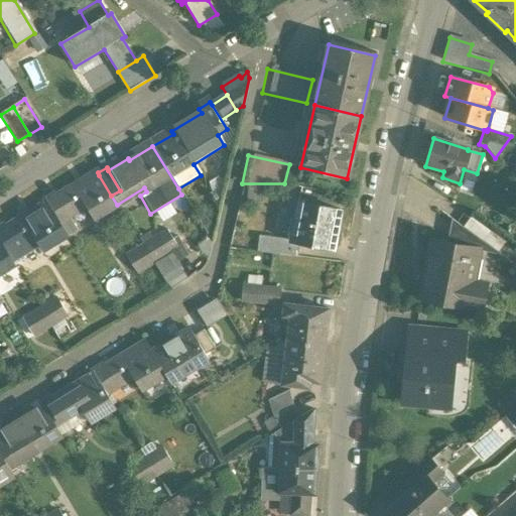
[(99,175),(75,190),(74,187),(55,199),(69,220),(87,209),(94,221),(117,206),(117,205),(111,196),(99,175)]
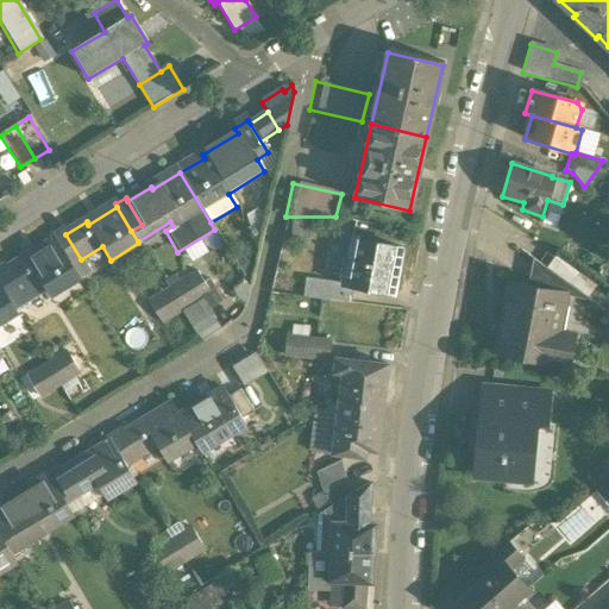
[(66,234),(63,232),(52,239),(57,245),(70,267),(81,259),(66,234)]
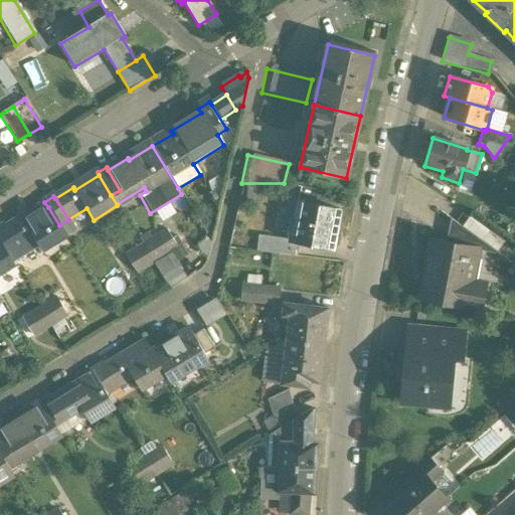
[(339,209),(297,201),(294,218),(289,218),(285,238),(299,240),(332,247),(339,209)]
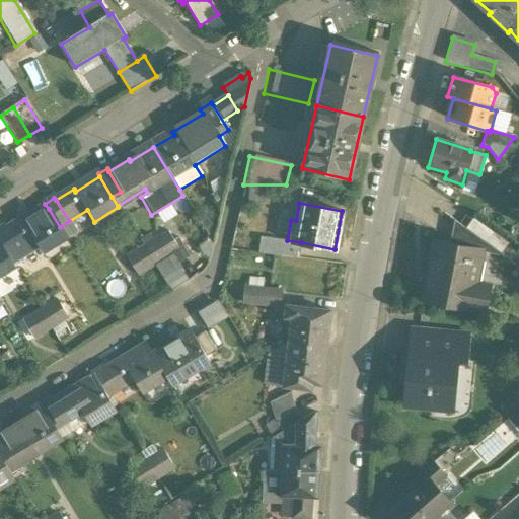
[(49,209),(25,222),(24,220),(4,232),(16,252),(34,241),(43,252),(66,238),(60,227),(49,209)]
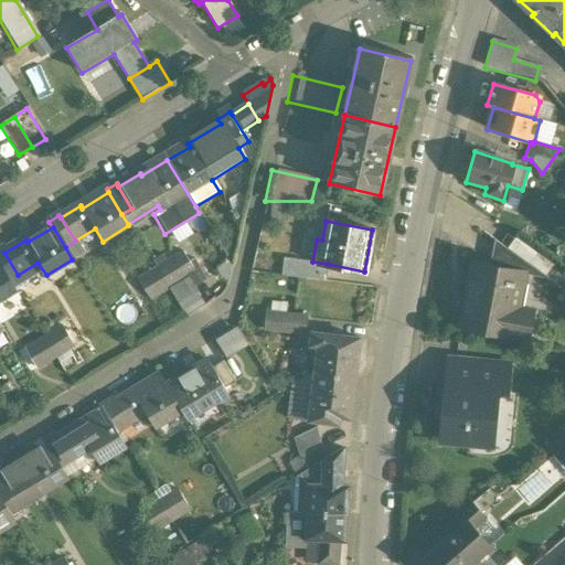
[(518,258),(494,242),(489,267),(515,273),(518,258)]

------------------------------------------------------------------------

> **Problem statement**:
Return all material verbatim, pictures omitted.

> **Answer for the task**:
[(99,175),(75,190),(74,187),(55,199),(69,220),(87,209),(94,221),(117,206),(117,205),(111,196),(99,175)]
[(66,234),(63,232),(52,239),(57,245),(70,267),(81,259),(66,234)]
[(339,209),(297,201),(294,218),(289,218),(285,238),(299,240),(332,247),(339,209)]
[(49,209),(25,222),(24,220),(4,232),(16,252),(34,241),(43,252),(66,238),(60,227),(49,209)]
[(518,258),(494,242),(489,267),(515,273),(518,258)]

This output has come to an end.